WORK ORDER> Among the entries that follow, find every line with the word "pink" and copy it.
== Segment start ==
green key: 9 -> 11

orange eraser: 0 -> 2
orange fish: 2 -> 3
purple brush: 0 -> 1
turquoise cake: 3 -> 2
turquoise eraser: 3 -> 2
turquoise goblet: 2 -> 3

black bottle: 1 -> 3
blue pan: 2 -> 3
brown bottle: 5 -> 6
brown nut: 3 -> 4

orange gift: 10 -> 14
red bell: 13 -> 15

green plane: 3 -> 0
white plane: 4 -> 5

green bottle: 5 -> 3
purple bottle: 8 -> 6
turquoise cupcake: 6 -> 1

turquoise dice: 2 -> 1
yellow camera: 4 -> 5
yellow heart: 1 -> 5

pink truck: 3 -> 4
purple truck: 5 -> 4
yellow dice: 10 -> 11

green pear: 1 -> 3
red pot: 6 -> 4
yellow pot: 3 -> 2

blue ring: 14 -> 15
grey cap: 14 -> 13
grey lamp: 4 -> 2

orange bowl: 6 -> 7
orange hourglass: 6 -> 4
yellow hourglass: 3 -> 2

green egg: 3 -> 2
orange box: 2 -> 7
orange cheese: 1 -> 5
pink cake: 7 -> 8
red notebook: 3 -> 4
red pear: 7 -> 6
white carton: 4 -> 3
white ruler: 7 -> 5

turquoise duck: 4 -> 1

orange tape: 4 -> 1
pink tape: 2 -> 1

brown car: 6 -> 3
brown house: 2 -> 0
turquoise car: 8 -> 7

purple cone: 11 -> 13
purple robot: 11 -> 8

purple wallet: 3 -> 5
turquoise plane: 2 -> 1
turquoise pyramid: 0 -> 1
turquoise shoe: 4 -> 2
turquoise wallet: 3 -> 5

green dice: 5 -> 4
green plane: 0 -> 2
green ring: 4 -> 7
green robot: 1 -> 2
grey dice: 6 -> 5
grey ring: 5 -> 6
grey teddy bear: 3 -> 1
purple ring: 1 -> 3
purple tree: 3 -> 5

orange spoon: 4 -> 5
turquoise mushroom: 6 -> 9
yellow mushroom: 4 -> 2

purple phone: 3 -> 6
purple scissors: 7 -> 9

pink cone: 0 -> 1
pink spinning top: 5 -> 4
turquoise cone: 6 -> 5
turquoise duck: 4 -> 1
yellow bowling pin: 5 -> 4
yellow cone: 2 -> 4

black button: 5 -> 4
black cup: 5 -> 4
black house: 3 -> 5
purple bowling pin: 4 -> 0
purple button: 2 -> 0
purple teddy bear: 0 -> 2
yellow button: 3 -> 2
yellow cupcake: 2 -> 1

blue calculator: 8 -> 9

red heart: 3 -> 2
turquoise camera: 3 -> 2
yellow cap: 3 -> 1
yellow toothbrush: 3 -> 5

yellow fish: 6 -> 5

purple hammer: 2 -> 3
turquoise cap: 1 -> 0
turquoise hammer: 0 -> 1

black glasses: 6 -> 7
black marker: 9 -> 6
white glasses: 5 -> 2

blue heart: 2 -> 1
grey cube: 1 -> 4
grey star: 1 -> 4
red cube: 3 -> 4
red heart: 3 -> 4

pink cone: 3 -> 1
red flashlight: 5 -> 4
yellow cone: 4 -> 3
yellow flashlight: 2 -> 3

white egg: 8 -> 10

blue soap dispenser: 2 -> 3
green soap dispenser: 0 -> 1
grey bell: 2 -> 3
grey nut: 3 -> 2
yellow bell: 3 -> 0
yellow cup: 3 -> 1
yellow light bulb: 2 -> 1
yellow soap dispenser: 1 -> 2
== Segment end ==
ANSWER>
pink truck: 3 -> 4
pink cake: 7 -> 8
pink tape: 2 -> 1
pink cone: 0 -> 1
pink spinning top: 5 -> 4
pink cone: 3 -> 1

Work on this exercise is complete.